▶ [YOUR ASSIGNMENT]: Omit the images and retype the records verbatim.

Items from a data source:
┌──

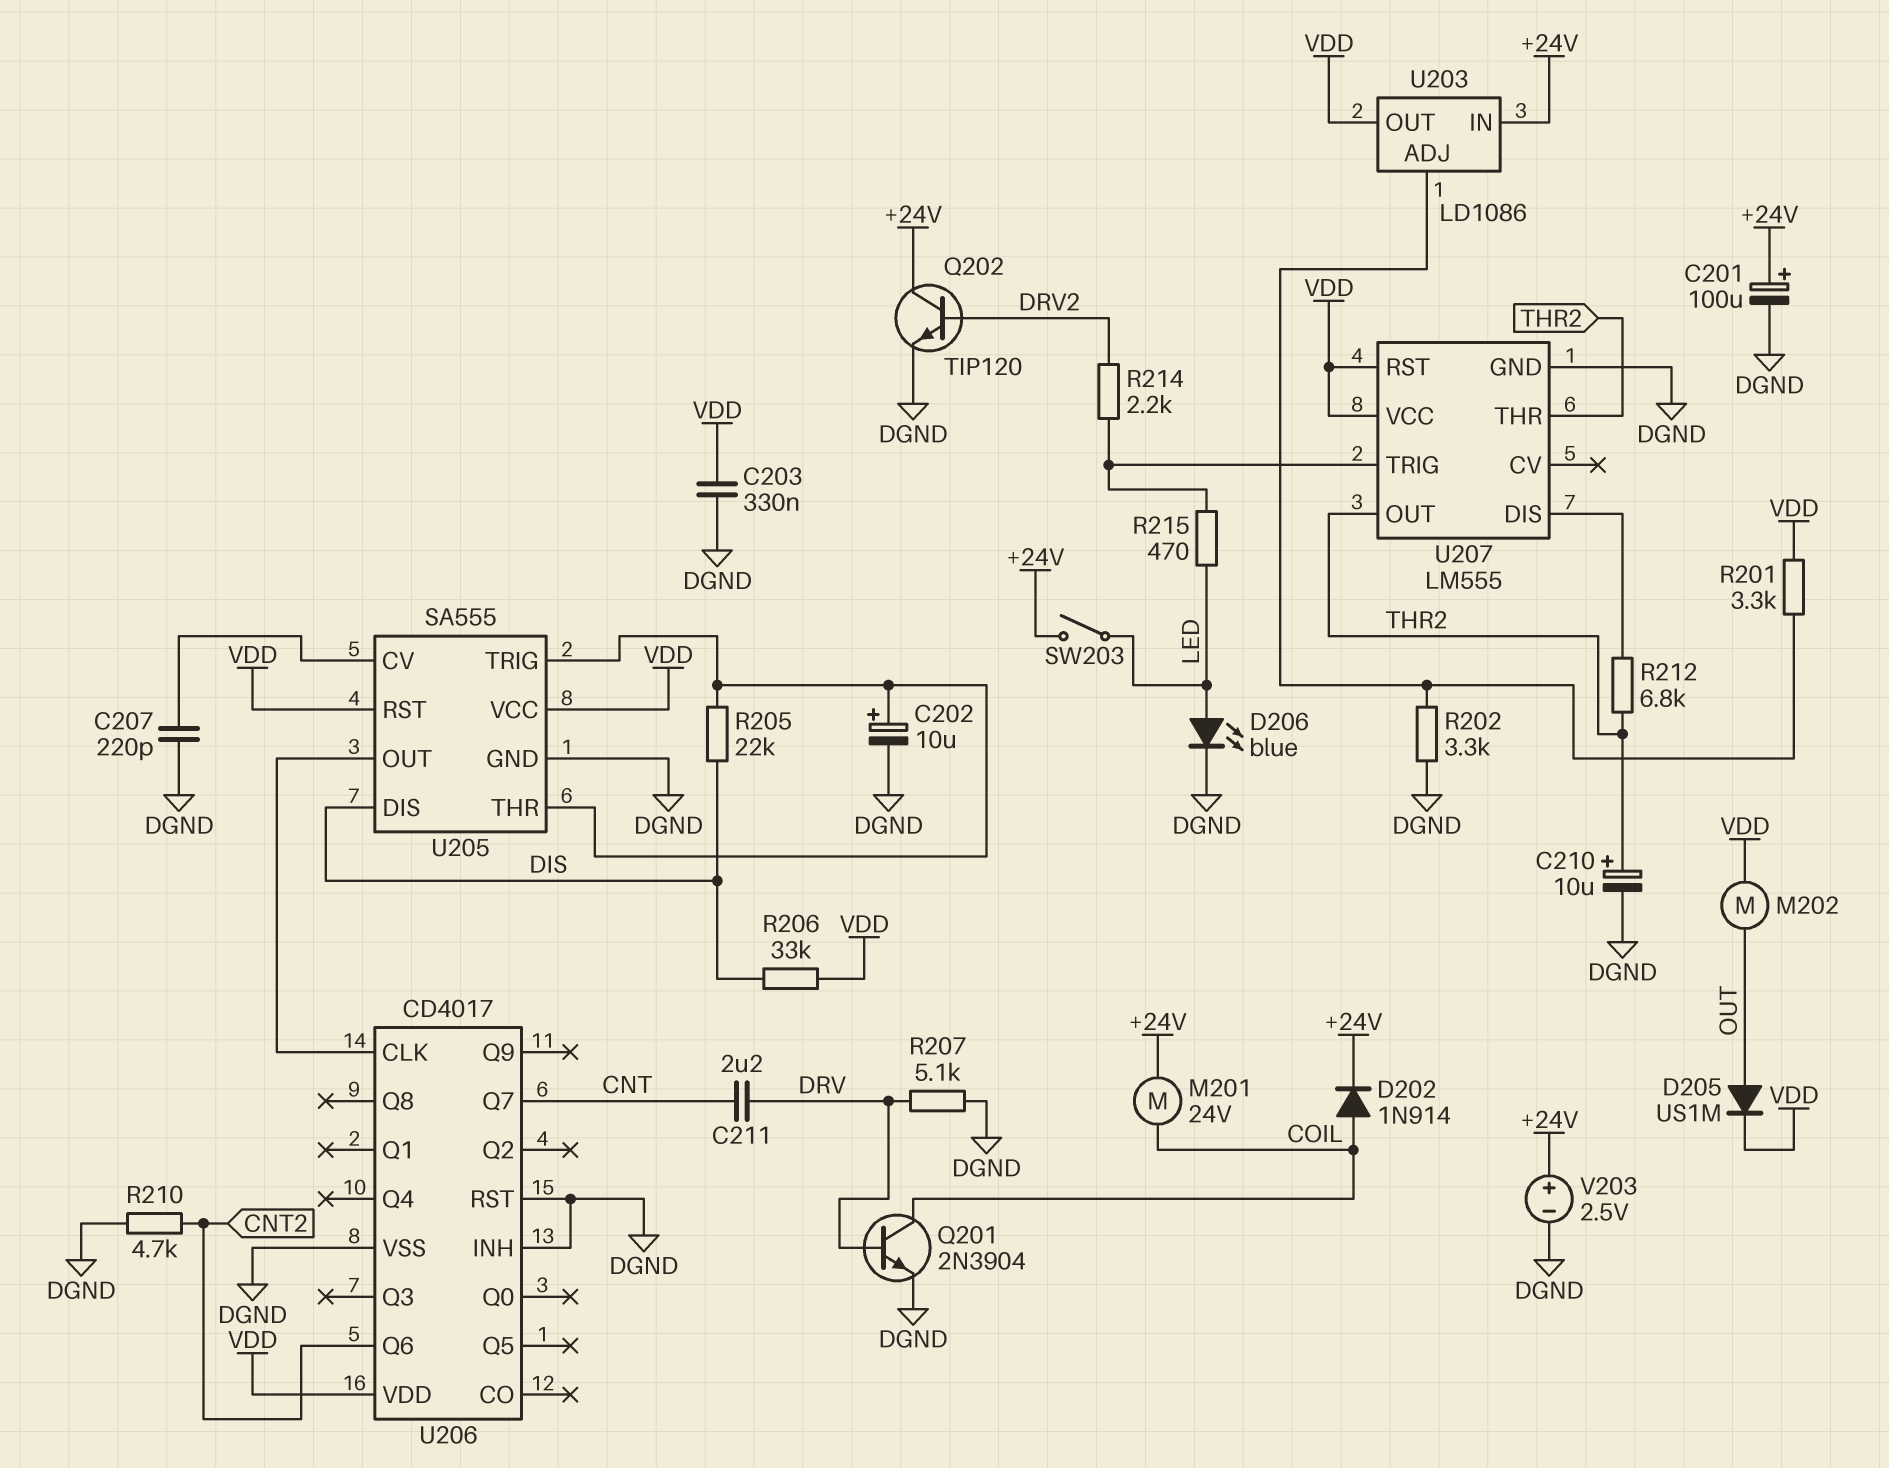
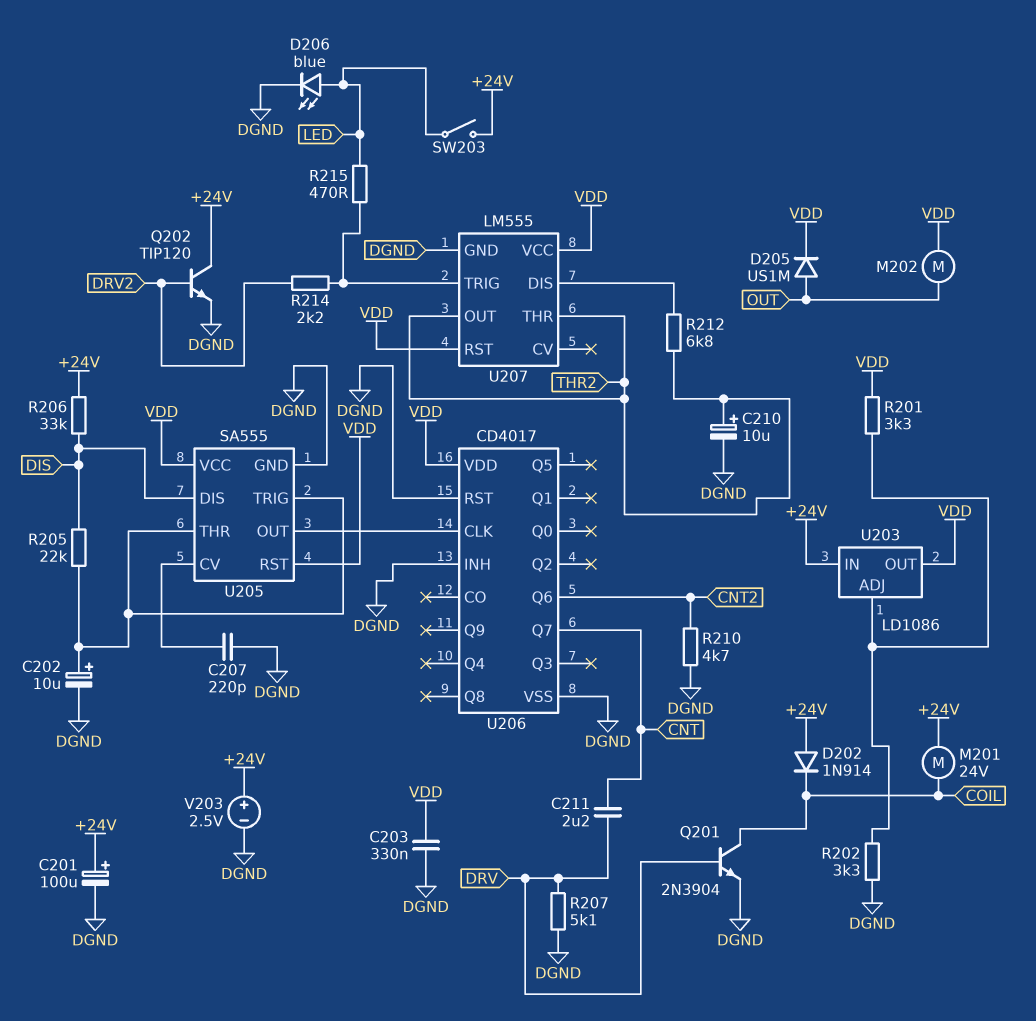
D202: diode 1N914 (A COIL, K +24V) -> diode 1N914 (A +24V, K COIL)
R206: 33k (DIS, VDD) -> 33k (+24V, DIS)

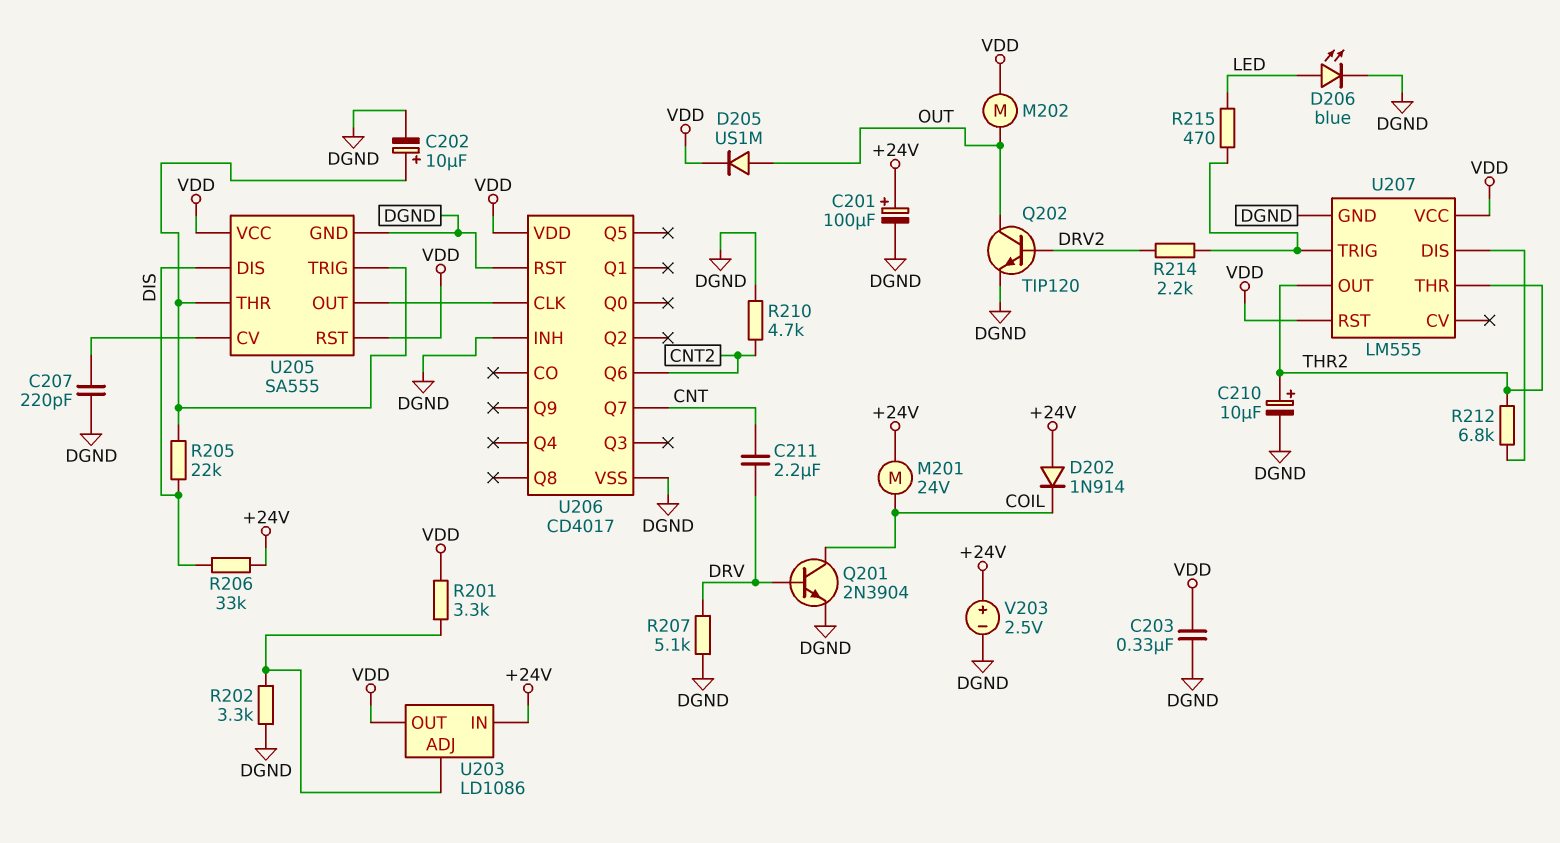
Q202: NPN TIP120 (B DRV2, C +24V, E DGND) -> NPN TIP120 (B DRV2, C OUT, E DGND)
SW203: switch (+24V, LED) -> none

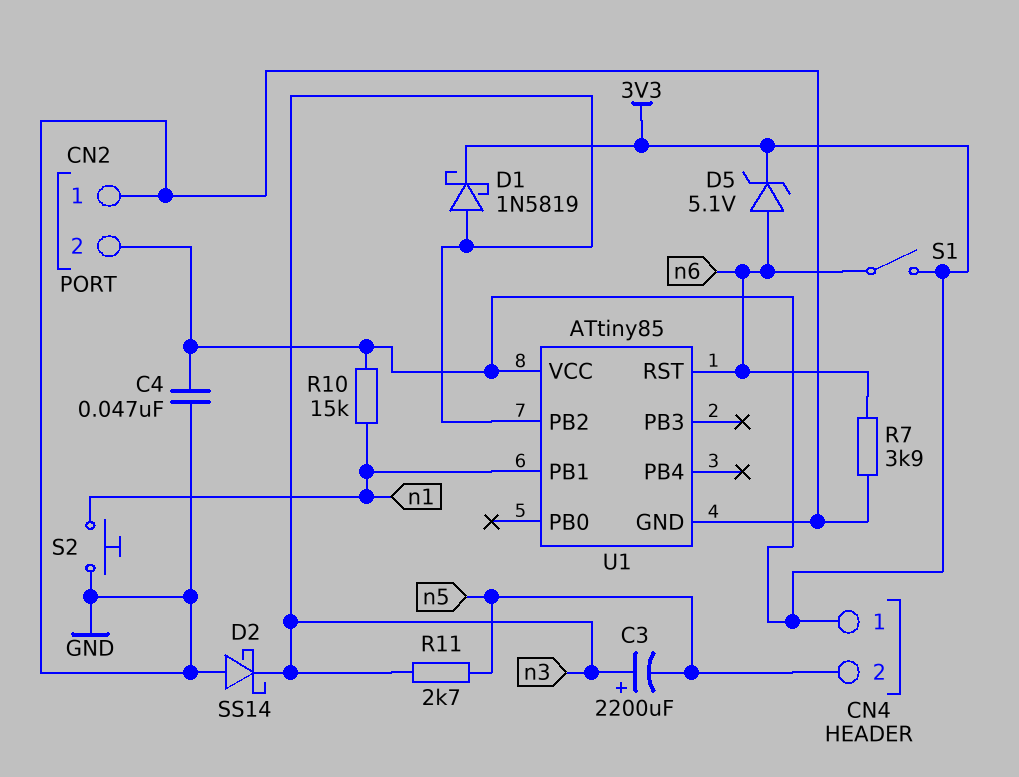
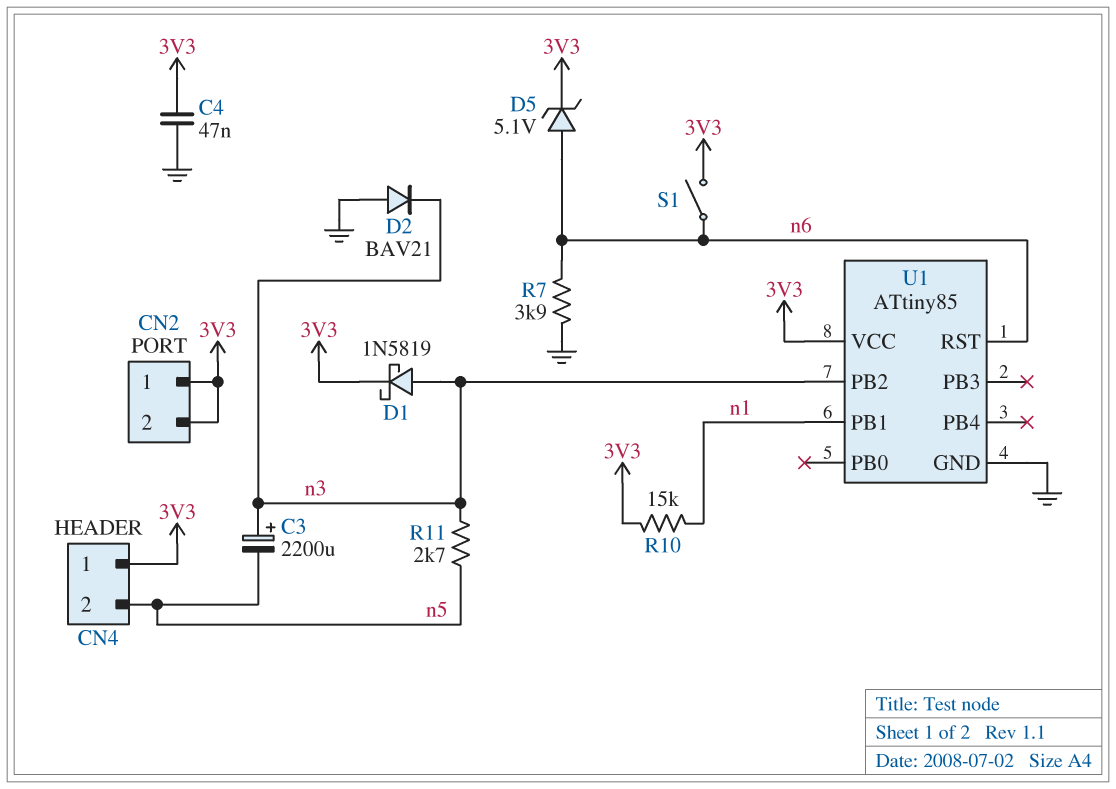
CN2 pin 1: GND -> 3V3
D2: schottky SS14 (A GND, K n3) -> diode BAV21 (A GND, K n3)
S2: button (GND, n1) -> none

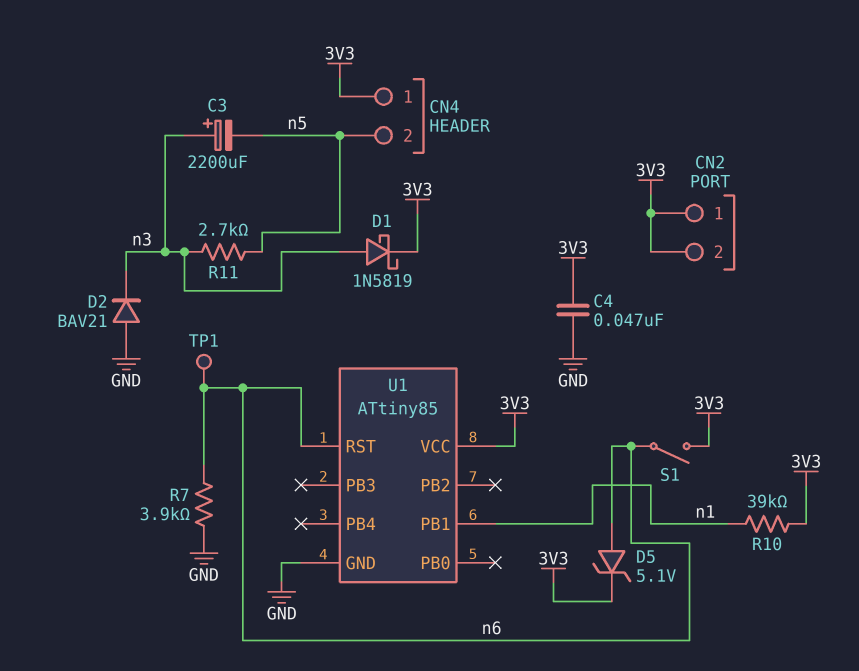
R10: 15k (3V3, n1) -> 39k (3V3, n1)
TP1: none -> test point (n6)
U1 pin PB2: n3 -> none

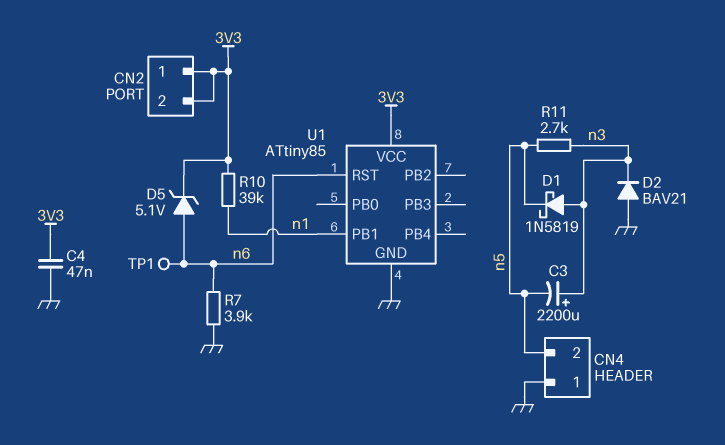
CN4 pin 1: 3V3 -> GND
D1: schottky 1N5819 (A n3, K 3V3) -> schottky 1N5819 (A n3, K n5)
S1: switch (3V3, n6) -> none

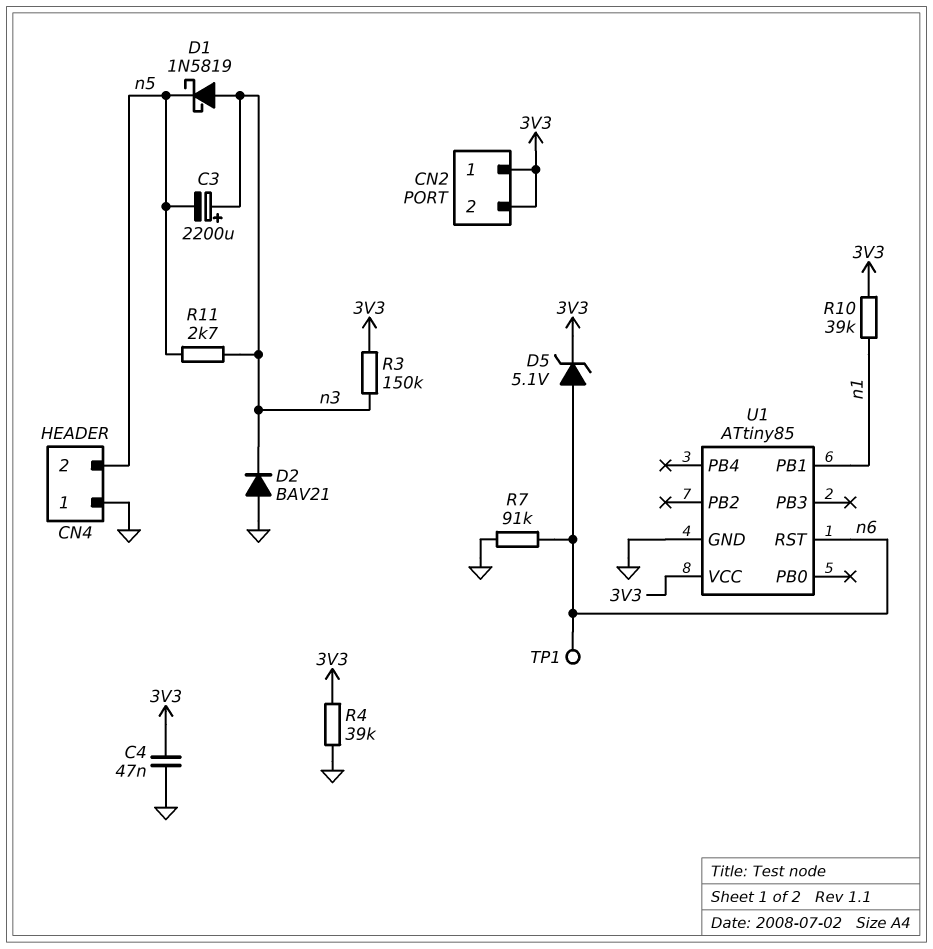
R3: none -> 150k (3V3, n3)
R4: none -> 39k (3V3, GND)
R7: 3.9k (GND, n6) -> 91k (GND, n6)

└──

▶ [SOLUTION TO THIS EXERCISE]:
D202: diode 1N914 (A COIL, K +24V) -> diode 1N914 (A +24V, K COIL)
R206: 33k (DIS, VDD) -> 33k (+24V, DIS)

Q202: NPN TIP120 (B DRV2, C +24V, E DGND) -> NPN TIP120 (B DRV2, C OUT, E DGND)
SW203: switch (+24V, LED) -> none

CN2 pin 1: GND -> 3V3
D2: schottky SS14 (A GND, K n3) -> diode BAV21 (A GND, K n3)
S2: button (GND, n1) -> none

R10: 15k (3V3, n1) -> 39k (3V3, n1)
TP1: none -> test point (n6)
U1 pin PB2: n3 -> none

CN4 pin 1: 3V3 -> GND
D1: schottky 1N5819 (A n3, K 3V3) -> schottky 1N5819 (A n3, K n5)
S1: switch (3V3, n6) -> none

R3: none -> 150k (3V3, n3)
R4: none -> 39k (3V3, GND)
R7: 3.9k (GND, n6) -> 91k (GND, n6)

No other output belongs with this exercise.